DATA SHOWN

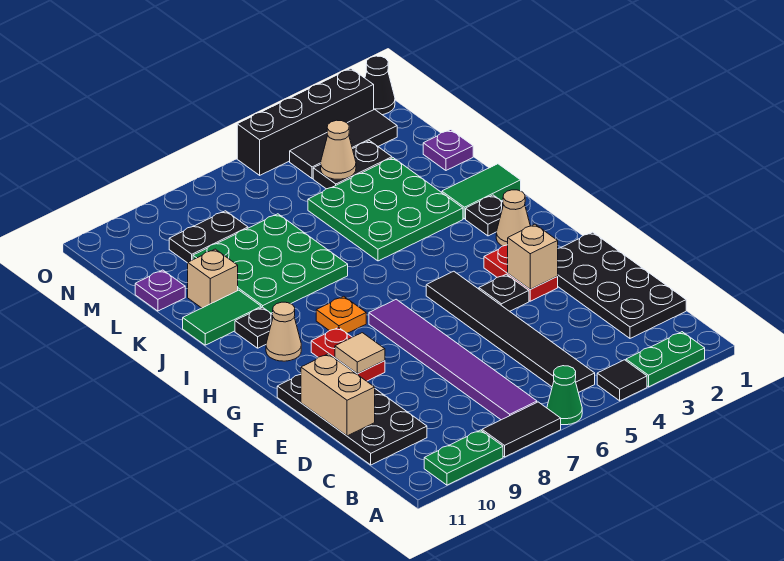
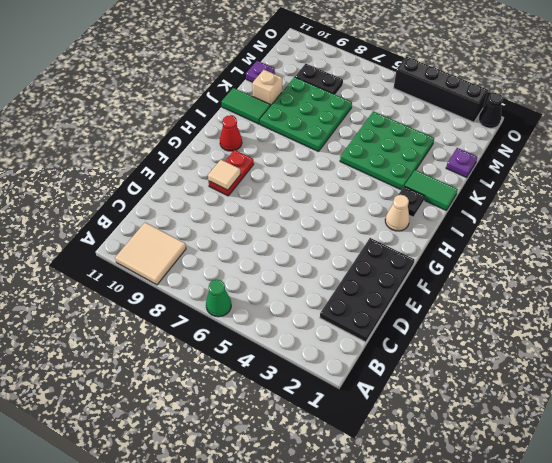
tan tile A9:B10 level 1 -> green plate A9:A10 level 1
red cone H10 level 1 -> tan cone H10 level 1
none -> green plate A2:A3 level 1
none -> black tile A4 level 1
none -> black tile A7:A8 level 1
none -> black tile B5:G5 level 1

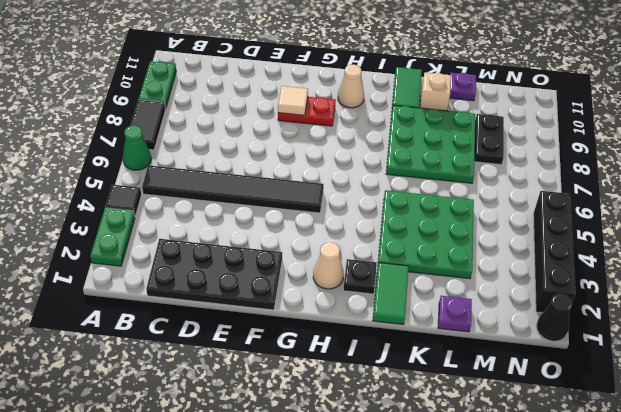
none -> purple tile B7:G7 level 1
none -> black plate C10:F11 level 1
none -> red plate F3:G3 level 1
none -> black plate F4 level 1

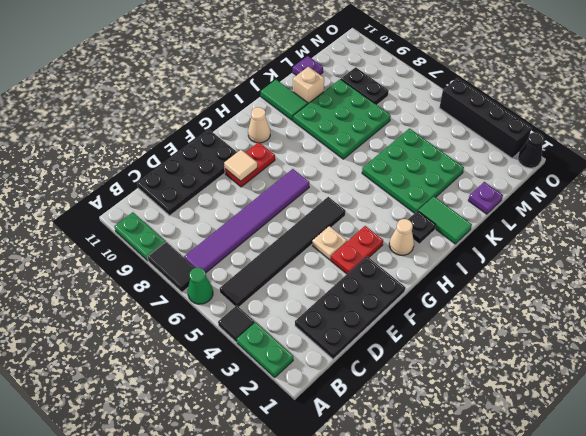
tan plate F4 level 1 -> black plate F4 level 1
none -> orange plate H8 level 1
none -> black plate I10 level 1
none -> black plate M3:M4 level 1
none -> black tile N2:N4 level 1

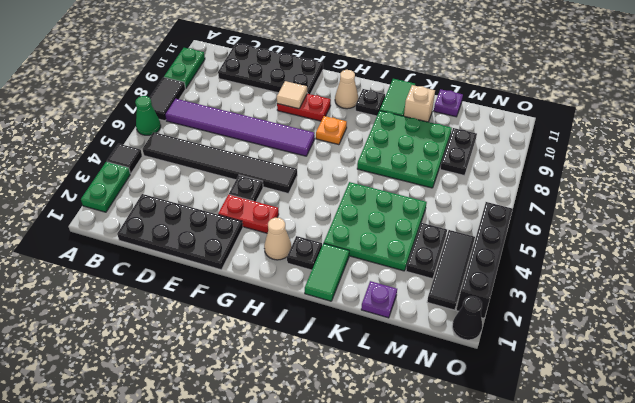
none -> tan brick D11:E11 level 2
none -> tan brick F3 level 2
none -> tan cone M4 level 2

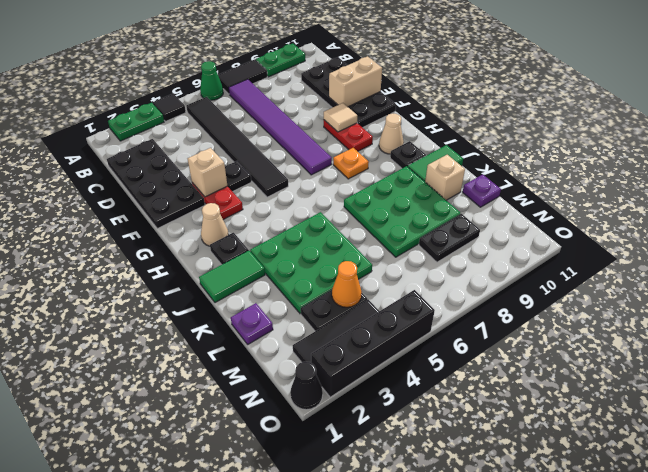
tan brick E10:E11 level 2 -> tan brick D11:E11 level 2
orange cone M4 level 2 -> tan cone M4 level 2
==
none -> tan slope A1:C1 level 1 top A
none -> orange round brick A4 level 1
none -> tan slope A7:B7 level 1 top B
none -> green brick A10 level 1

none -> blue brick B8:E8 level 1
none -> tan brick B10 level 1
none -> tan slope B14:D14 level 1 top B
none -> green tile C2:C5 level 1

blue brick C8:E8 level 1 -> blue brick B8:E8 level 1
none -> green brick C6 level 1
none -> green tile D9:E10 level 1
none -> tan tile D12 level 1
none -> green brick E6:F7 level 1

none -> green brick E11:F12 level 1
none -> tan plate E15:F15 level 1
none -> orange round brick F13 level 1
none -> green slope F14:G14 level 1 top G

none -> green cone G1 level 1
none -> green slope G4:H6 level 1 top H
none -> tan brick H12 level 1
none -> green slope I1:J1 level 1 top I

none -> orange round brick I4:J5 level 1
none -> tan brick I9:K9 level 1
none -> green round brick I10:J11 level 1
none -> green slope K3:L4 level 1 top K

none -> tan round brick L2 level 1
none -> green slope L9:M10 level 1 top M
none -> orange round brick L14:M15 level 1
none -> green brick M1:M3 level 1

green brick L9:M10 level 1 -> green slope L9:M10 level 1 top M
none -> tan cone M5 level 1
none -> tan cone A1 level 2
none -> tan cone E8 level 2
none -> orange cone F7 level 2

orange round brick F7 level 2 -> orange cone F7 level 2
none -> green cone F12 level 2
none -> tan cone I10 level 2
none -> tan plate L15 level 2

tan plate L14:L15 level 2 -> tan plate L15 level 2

ABOUT THIS TASK
Above are the records; from them, give again exactly the lines from the one containing "none -> green brick E11:F12 level 1" to the one containing "tan plate L14:L15", both lines included, and nothing more.

EXERCISE OUTPUT
none -> green brick E11:F12 level 1
none -> tan plate E15:F15 level 1
none -> orange round brick F13 level 1
none -> green slope F14:G14 level 1 top G

none -> green cone G1 level 1
none -> green slope G4:H6 level 1 top H
none -> tan brick H12 level 1
none -> green slope I1:J1 level 1 top I

none -> orange round brick I4:J5 level 1
none -> tan brick I9:K9 level 1
none -> green round brick I10:J11 level 1
none -> green slope K3:L4 level 1 top K

none -> tan round brick L2 level 1
none -> green slope L9:M10 level 1 top M
none -> orange round brick L14:M15 level 1
none -> green brick M1:M3 level 1

green brick L9:M10 level 1 -> green slope L9:M10 level 1 top M
none -> tan cone M5 level 1
none -> tan cone A1 level 2
none -> tan cone E8 level 2
none -> orange cone F7 level 2

orange round brick F7 level 2 -> orange cone F7 level 2
none -> green cone F12 level 2
none -> tan cone I10 level 2
none -> tan plate L15 level 2

tan plate L14:L15 level 2 -> tan plate L15 level 2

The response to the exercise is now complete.